## What is being asked
A word-for-word copy of the following listing is needed. Leave out its images.

[Start of section]

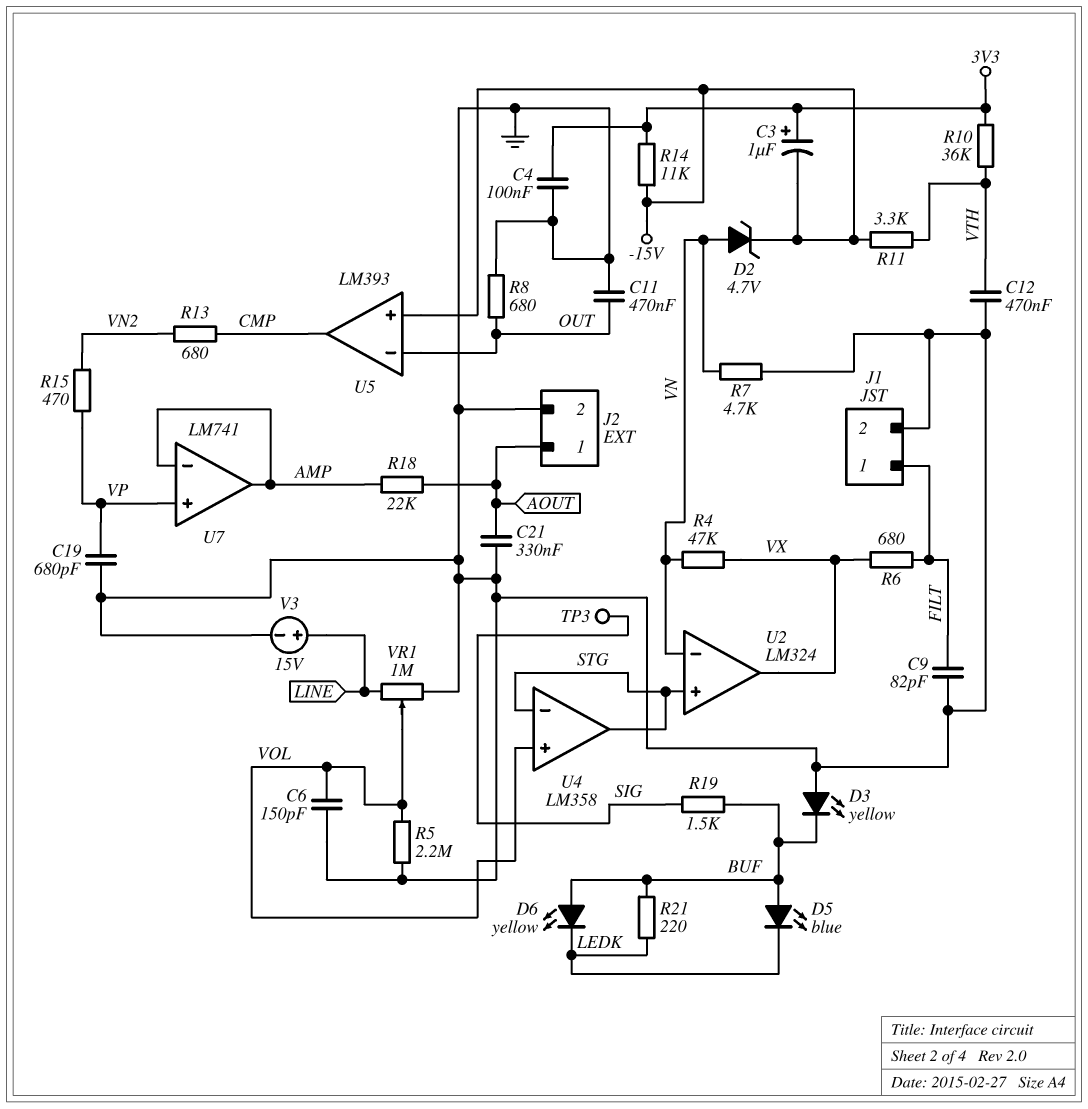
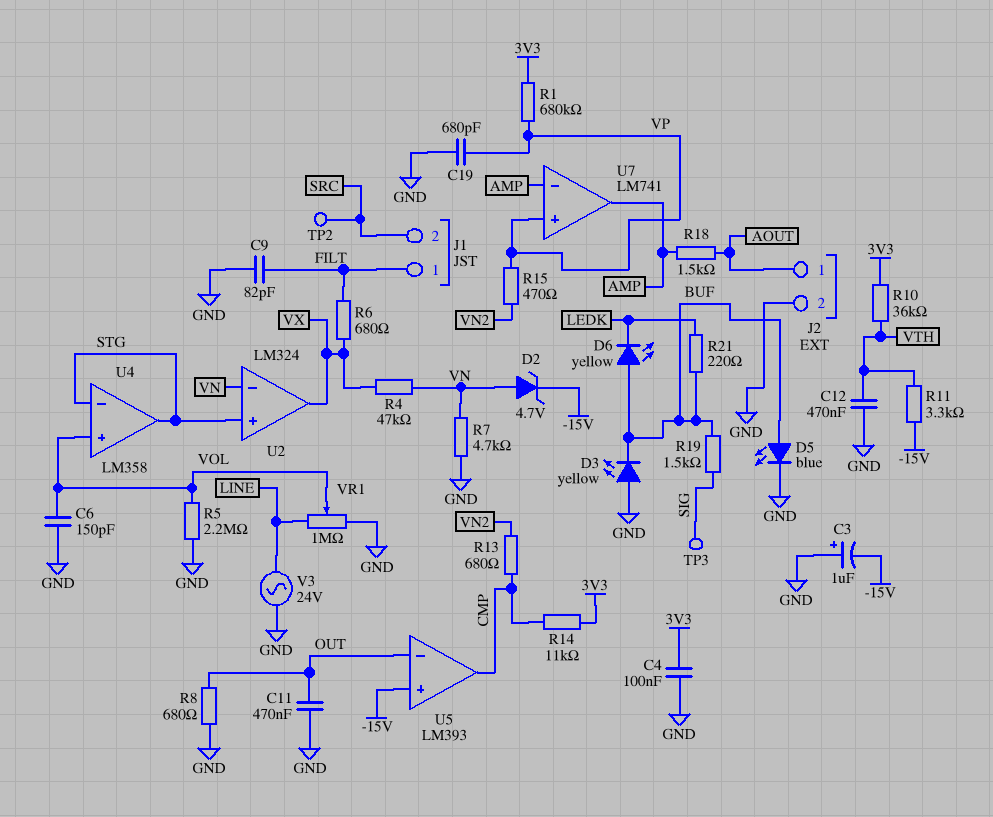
C3: 1uF (plus 3V3, minus -15V) -> 1uF (plus GND, minus -15V)
C21: 330nF (AOUT, GND) -> none
D5: LED blue (A BUF, K LEDK) -> LED blue (A BUF, K GND)
J1 pin 2: GND -> SRC
R1: none -> 680k (3V3, VP)
R14: 11k (-15V, 3V3) -> 11k (3V3, CMP)
R18: 22k (AMP, AOUT) -> 1.5k (AMP, AOUT)
TP2: none -> test point (SRC)
V3: 15V (plus LINE, minus GND) -> AC 24V (GND, LINE)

[End of section]

## Solution to this task
C3: 1uF (plus 3V3, minus -15V) -> 1uF (plus GND, minus -15V)
C21: 330nF (AOUT, GND) -> none
D5: LED blue (A BUF, K LEDK) -> LED blue (A BUF, K GND)
J1 pin 2: GND -> SRC
R1: none -> 680k (3V3, VP)
R14: 11k (-15V, 3V3) -> 11k (3V3, CMP)
R18: 22k (AMP, AOUT) -> 1.5k (AMP, AOUT)
TP2: none -> test point (SRC)
V3: 15V (plus LINE, minus GND) -> AC 24V (GND, LINE)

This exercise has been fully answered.